▶ [Work instructions]:
Word for word, copy out the entries below, but not the pictures in them.

▶ [Input records]:
▼

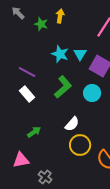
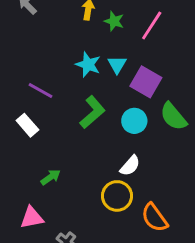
green star: (41, 24) -> (114, 21), moved
white rectangle: (27, 94) -> (27, 125), moved
white semicircle: (72, 124) -> (130, 166), moved

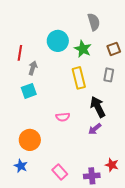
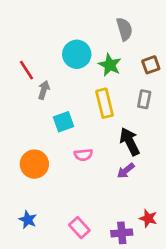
red line: (20, 53) -> (26, 70), turned -42
cyan square: (29, 91) -> (64, 122), moved
orange circle: (30, 140) -> (34, 164), moved

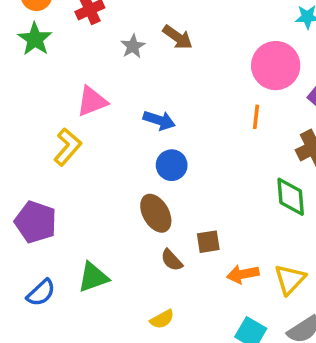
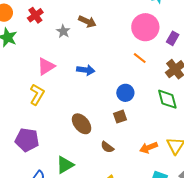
orange line: (256, 117) -> (140, 58), turned -48
blue circle: (172, 165) -> (125, 93), moved
brown ellipse: (156, 213) -> (82, 124), moved
brown square: (208, 242) -> (120, 117), moved

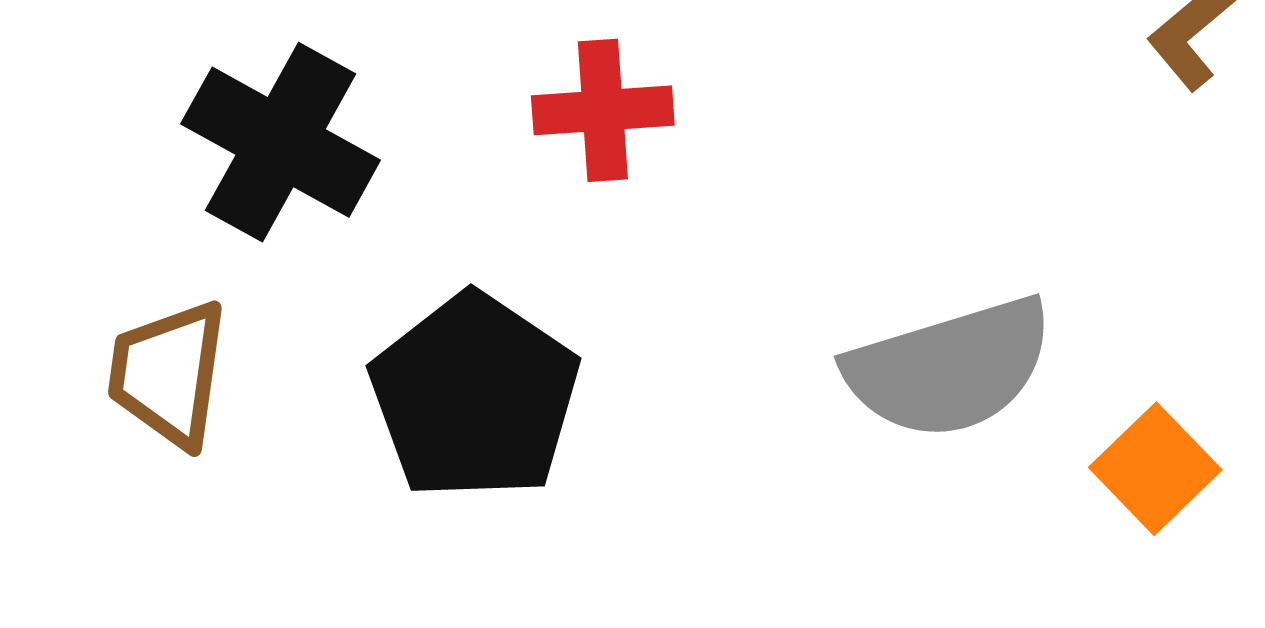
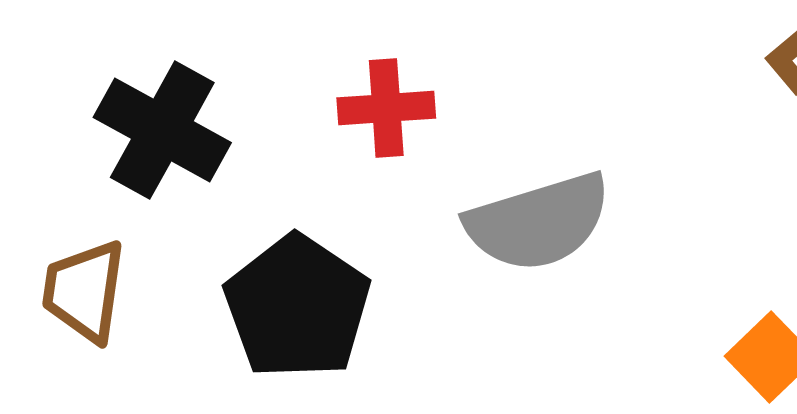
gray semicircle: (949, 368) -> (538, 222), moved

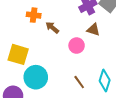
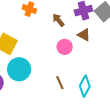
brown arrow: (52, 28) -> (58, 20), moved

▲

▶ [Result]:
green star: (41, 24) -> (114, 21), moved
white rectangle: (27, 94) -> (27, 125), moved
white semicircle: (72, 124) -> (130, 166), moved

red line: (20, 53) -> (26, 70), turned -42
cyan square: (29, 91) -> (64, 122), moved
orange circle: (30, 140) -> (34, 164), moved

orange line: (256, 117) -> (140, 58), turned -48
blue circle: (172, 165) -> (125, 93), moved
brown ellipse: (156, 213) -> (82, 124), moved
brown square: (208, 242) -> (120, 117), moved

gray semicircle: (949, 368) -> (538, 222), moved

brown arrow: (52, 28) -> (58, 20), moved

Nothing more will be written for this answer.